## DIRECTIONS
Start with the first line of the data and end with the line that holds "R2: 680 (CANH, CANL) -> 680 (CANH, VIN)"; write out each one exactly.

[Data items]
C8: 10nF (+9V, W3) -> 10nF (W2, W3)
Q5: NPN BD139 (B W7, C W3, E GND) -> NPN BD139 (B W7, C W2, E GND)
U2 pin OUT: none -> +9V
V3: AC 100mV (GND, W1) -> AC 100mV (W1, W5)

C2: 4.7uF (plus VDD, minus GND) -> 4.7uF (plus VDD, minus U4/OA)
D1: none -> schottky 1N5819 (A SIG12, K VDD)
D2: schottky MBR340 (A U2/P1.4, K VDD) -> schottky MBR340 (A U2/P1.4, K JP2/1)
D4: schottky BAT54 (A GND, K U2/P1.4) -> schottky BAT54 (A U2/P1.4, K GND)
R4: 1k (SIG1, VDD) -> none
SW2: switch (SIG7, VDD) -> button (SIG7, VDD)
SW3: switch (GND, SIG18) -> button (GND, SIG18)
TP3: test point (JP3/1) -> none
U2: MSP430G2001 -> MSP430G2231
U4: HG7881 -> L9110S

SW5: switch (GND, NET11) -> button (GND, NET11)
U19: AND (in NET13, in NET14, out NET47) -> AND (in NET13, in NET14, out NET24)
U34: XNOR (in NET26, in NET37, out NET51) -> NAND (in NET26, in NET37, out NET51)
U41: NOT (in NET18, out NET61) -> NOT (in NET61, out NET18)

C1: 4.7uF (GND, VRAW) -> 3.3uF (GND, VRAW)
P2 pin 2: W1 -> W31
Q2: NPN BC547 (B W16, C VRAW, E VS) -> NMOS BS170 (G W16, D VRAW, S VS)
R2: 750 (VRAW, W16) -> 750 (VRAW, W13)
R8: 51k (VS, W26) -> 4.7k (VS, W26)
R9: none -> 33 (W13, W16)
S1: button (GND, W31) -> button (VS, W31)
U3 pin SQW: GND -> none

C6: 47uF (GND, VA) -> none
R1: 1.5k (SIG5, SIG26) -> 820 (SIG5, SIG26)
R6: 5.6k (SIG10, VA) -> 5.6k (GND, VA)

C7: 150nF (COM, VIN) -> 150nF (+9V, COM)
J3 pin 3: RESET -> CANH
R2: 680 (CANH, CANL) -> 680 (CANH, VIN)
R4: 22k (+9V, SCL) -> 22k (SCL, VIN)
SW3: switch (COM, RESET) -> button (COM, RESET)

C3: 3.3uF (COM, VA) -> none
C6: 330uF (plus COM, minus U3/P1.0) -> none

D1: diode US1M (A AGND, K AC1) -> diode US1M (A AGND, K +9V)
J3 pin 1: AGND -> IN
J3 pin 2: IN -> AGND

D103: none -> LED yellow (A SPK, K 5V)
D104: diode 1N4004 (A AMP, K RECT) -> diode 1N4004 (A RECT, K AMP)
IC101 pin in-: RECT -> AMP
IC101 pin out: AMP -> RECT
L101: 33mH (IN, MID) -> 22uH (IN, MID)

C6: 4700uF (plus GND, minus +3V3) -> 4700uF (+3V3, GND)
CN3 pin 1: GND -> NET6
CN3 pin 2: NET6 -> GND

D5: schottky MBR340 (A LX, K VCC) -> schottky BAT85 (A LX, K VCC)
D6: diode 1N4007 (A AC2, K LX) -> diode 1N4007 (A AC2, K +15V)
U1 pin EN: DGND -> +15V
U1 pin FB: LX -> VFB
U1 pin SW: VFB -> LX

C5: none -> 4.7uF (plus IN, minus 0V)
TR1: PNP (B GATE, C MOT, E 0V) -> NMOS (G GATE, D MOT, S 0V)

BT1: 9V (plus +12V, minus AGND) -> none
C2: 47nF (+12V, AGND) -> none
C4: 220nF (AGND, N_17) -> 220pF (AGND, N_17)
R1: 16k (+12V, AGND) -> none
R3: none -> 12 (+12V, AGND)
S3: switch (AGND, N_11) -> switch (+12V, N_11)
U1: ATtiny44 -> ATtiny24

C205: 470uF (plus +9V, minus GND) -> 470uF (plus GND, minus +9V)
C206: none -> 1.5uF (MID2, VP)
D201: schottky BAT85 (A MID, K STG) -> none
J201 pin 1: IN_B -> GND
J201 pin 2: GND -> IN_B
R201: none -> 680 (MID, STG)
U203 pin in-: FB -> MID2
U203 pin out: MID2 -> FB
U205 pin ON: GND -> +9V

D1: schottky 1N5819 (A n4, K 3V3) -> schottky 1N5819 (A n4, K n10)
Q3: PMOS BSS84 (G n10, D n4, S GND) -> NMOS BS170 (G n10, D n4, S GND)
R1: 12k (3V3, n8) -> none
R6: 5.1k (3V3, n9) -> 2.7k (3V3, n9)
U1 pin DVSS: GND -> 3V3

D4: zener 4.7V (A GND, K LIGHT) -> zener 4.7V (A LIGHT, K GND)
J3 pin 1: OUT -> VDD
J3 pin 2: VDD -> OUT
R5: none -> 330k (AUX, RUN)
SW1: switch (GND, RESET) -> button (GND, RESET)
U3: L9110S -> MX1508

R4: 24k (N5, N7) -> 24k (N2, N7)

## SOLUTION
C8: 10nF (+9V, W3) -> 10nF (W2, W3)
Q5: NPN BD139 (B W7, C W3, E GND) -> NPN BD139 (B W7, C W2, E GND)
U2 pin OUT: none -> +9V
V3: AC 100mV (GND, W1) -> AC 100mV (W1, W5)

C2: 4.7uF (plus VDD, minus GND) -> 4.7uF (plus VDD, minus U4/OA)
D1: none -> schottky 1N5819 (A SIG12, K VDD)
D2: schottky MBR340 (A U2/P1.4, K VDD) -> schottky MBR340 (A U2/P1.4, K JP2/1)
D4: schottky BAT54 (A GND, K U2/P1.4) -> schottky BAT54 (A U2/P1.4, K GND)
R4: 1k (SIG1, VDD) -> none
SW2: switch (SIG7, VDD) -> button (SIG7, VDD)
SW3: switch (GND, SIG18) -> button (GND, SIG18)
TP3: test point (JP3/1) -> none
U2: MSP430G2001 -> MSP430G2231
U4: HG7881 -> L9110S

SW5: switch (GND, NET11) -> button (GND, NET11)
U19: AND (in NET13, in NET14, out NET47) -> AND (in NET13, in NET14, out NET24)
U34: XNOR (in NET26, in NET37, out NET51) -> NAND (in NET26, in NET37, out NET51)
U41: NOT (in NET18, out NET61) -> NOT (in NET61, out NET18)

C1: 4.7uF (GND, VRAW) -> 3.3uF (GND, VRAW)
P2 pin 2: W1 -> W31
Q2: NPN BC547 (B W16, C VRAW, E VS) -> NMOS BS170 (G W16, D VRAW, S VS)
R2: 750 (VRAW, W16) -> 750 (VRAW, W13)
R8: 51k (VS, W26) -> 4.7k (VS, W26)
R9: none -> 33 (W13, W16)
S1: button (GND, W31) -> button (VS, W31)
U3 pin SQW: GND -> none

C6: 47uF (GND, VA) -> none
R1: 1.5k (SIG5, SIG26) -> 820 (SIG5, SIG26)
R6: 5.6k (SIG10, VA) -> 5.6k (GND, VA)

C7: 150nF (COM, VIN) -> 150nF (+9V, COM)
J3 pin 3: RESET -> CANH
R2: 680 (CANH, CANL) -> 680 (CANH, VIN)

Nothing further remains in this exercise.